*WORK INSTRUCTIONS*.
Reproduce only the top of the records, down to and including the line containing "lime 2x2 plate".
START DATA SUPPLIED
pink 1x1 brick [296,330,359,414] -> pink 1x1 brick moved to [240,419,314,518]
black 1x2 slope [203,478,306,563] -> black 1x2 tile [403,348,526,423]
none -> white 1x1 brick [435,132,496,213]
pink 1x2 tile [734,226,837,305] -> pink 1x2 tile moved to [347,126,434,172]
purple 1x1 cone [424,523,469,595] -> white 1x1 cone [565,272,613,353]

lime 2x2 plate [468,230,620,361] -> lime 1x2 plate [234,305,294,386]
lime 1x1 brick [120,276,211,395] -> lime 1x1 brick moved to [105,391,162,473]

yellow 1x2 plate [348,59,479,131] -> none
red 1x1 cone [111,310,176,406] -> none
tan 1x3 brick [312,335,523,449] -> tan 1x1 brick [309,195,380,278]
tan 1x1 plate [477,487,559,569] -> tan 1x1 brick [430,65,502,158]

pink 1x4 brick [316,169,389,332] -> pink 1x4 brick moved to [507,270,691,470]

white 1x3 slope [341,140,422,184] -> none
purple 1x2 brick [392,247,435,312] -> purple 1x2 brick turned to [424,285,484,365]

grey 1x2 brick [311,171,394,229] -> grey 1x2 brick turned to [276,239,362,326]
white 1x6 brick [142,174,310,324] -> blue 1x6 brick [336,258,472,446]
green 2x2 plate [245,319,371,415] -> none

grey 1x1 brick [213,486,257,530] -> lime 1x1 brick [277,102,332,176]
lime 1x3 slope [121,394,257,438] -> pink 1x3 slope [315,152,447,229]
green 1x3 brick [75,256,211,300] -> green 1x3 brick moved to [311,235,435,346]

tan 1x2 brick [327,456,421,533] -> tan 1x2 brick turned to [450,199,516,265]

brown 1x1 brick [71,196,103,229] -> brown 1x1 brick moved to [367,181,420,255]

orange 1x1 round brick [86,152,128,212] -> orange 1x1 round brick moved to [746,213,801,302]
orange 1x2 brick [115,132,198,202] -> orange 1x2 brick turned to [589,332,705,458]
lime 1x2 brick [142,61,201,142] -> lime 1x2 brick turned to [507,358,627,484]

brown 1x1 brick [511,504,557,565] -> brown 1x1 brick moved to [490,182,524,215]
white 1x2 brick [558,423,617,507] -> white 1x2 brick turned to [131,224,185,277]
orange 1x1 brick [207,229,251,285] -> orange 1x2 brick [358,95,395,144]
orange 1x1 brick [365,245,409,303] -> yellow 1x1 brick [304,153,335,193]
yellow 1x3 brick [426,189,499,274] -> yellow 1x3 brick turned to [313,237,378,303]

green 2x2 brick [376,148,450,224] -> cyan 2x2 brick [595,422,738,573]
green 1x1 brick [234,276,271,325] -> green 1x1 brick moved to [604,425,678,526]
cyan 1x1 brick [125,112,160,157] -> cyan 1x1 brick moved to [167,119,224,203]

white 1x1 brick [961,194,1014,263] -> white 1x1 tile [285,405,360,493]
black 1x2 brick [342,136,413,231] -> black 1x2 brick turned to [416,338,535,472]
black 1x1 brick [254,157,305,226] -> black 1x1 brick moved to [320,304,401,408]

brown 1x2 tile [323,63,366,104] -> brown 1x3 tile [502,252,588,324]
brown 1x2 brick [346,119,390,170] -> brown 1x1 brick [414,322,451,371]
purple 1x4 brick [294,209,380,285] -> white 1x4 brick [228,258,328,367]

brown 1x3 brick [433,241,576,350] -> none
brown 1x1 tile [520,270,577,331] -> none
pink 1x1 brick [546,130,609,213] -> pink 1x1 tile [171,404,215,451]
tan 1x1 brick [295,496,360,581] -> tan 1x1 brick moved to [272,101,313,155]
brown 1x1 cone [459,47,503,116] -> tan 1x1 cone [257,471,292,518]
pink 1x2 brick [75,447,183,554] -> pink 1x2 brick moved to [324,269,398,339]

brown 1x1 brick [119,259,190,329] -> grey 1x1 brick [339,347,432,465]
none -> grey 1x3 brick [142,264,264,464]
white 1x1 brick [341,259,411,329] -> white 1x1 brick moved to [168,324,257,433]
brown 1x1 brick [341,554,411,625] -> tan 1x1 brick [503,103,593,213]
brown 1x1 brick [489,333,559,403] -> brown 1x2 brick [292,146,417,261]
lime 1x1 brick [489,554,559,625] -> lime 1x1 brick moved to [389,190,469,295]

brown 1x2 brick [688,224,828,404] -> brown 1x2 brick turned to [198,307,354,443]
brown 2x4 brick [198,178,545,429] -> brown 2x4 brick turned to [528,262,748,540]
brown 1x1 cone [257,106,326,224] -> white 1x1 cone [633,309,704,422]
END DATA SUPPLIED
*ANSWER BOX*.
pink 1x1 brick [296,330,359,414] -> pink 1x1 brick moved to [240,419,314,518]
black 1x2 slope [203,478,306,563] -> black 1x2 tile [403,348,526,423]
none -> white 1x1 brick [435,132,496,213]
pink 1x2 tile [734,226,837,305] -> pink 1x2 tile moved to [347,126,434,172]
purple 1x1 cone [424,523,469,595] -> white 1x1 cone [565,272,613,353]

lime 2x2 plate [468,230,620,361] -> lime 1x2 plate [234,305,294,386]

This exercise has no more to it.